▸ **WORK REQUEST**: Only the lines holding the string "gift" are needed; copy each of them from the data.

▸ **EXERCISE INPUTS**:
= = = =

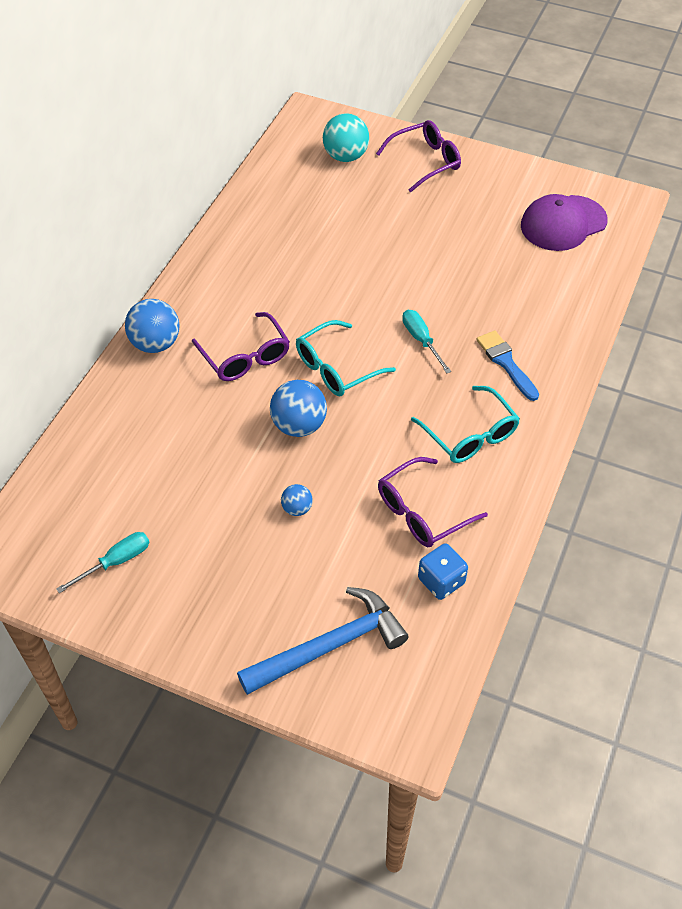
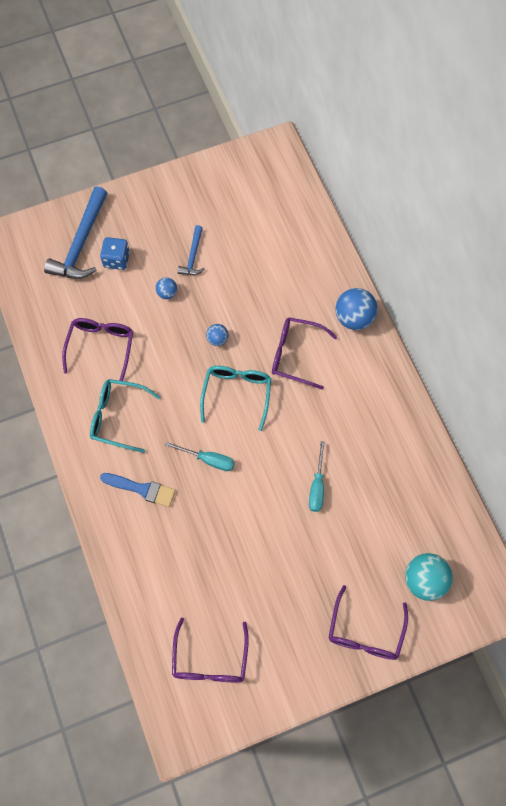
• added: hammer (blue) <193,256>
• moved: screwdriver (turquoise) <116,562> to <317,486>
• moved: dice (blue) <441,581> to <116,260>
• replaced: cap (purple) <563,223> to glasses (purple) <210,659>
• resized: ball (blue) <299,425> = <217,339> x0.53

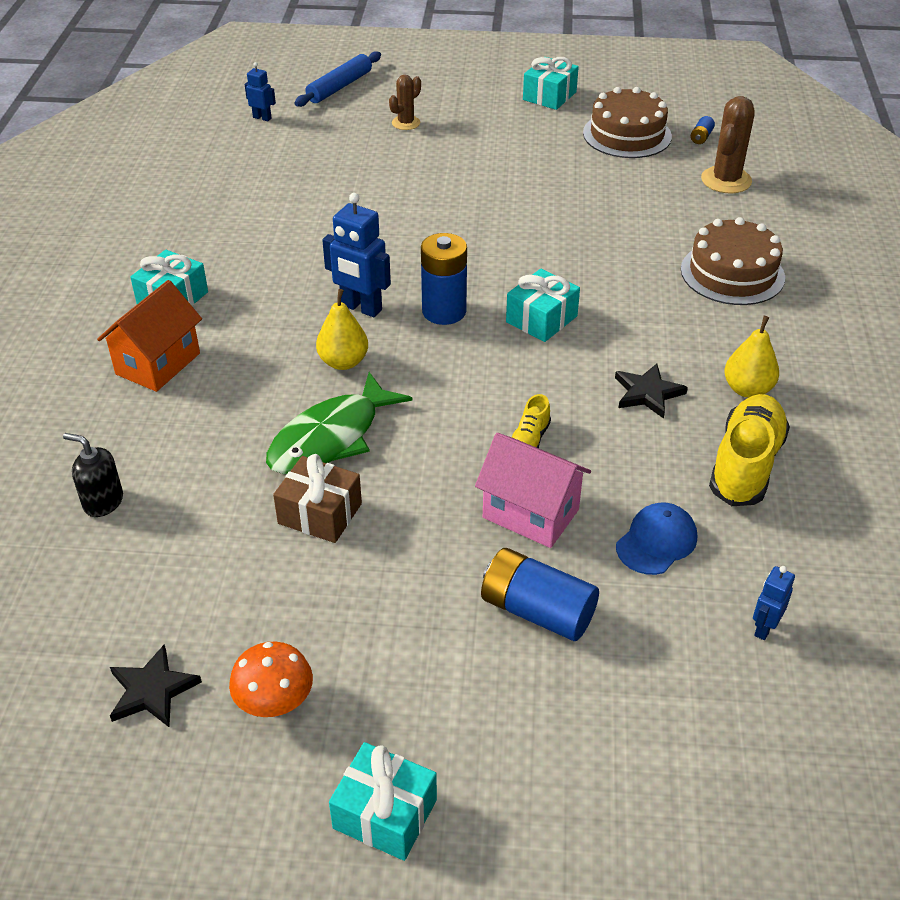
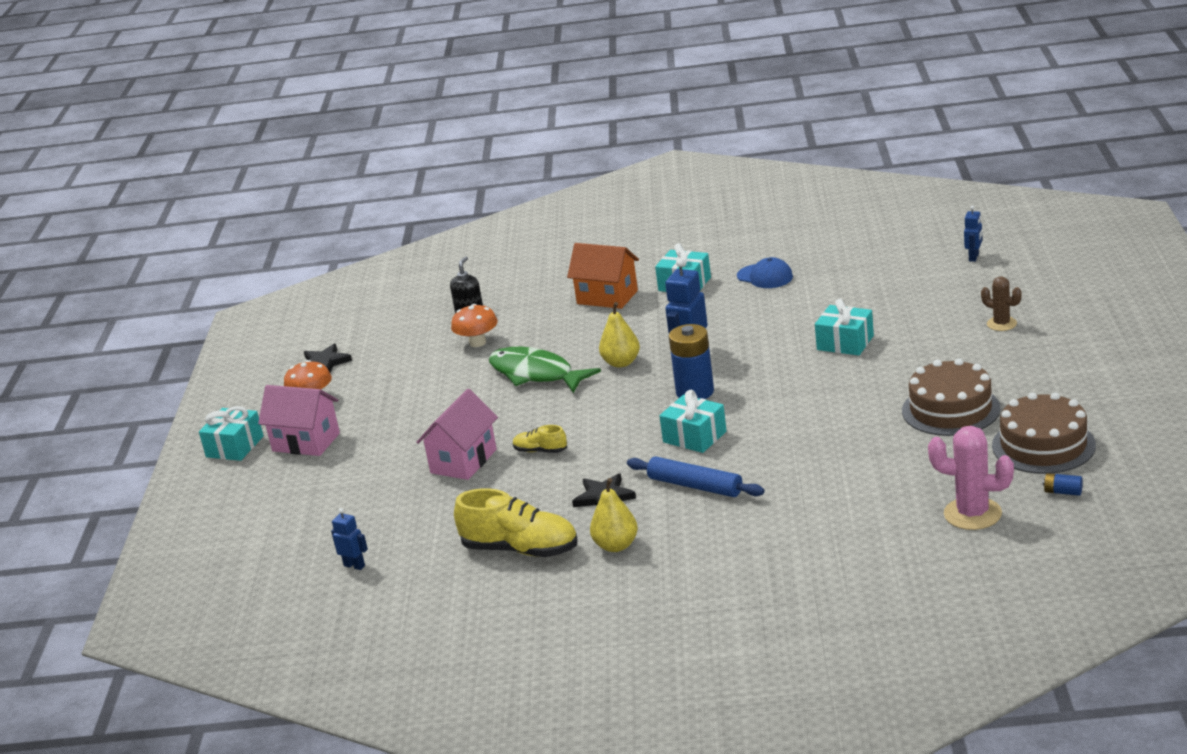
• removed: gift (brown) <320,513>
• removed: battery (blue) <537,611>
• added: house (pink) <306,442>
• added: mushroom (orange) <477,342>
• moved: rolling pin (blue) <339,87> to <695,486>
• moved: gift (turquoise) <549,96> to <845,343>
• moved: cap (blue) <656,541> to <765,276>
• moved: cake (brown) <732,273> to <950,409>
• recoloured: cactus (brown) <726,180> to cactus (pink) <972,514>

= = = =

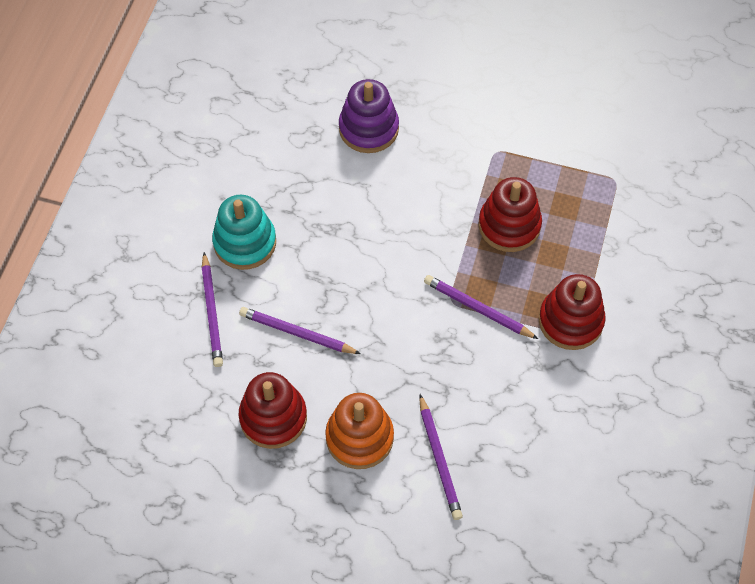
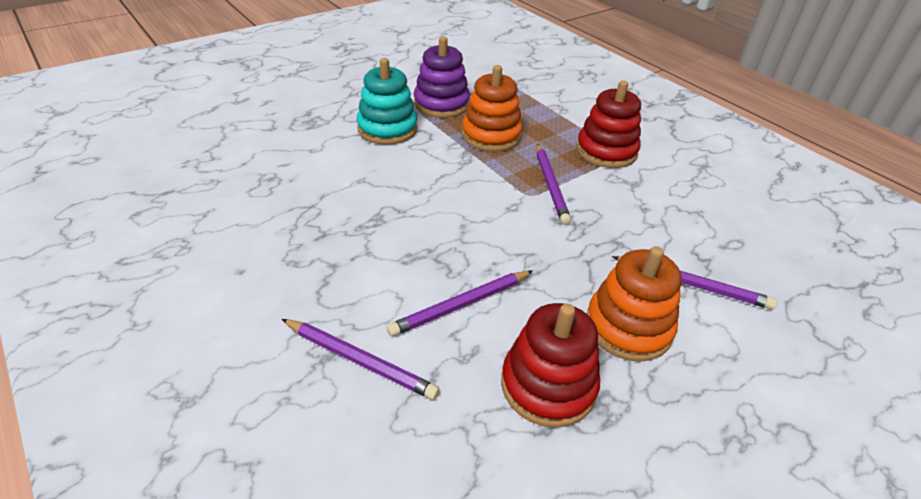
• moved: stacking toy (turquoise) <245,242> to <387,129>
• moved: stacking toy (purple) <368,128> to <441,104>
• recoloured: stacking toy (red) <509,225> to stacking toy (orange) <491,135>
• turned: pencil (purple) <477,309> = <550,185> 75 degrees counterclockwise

= = = =

▸ **WRITTEN ANSWER**:
• removed: gift (brown) <320,513>
• moved: gift (turquoise) <549,96> to <845,343>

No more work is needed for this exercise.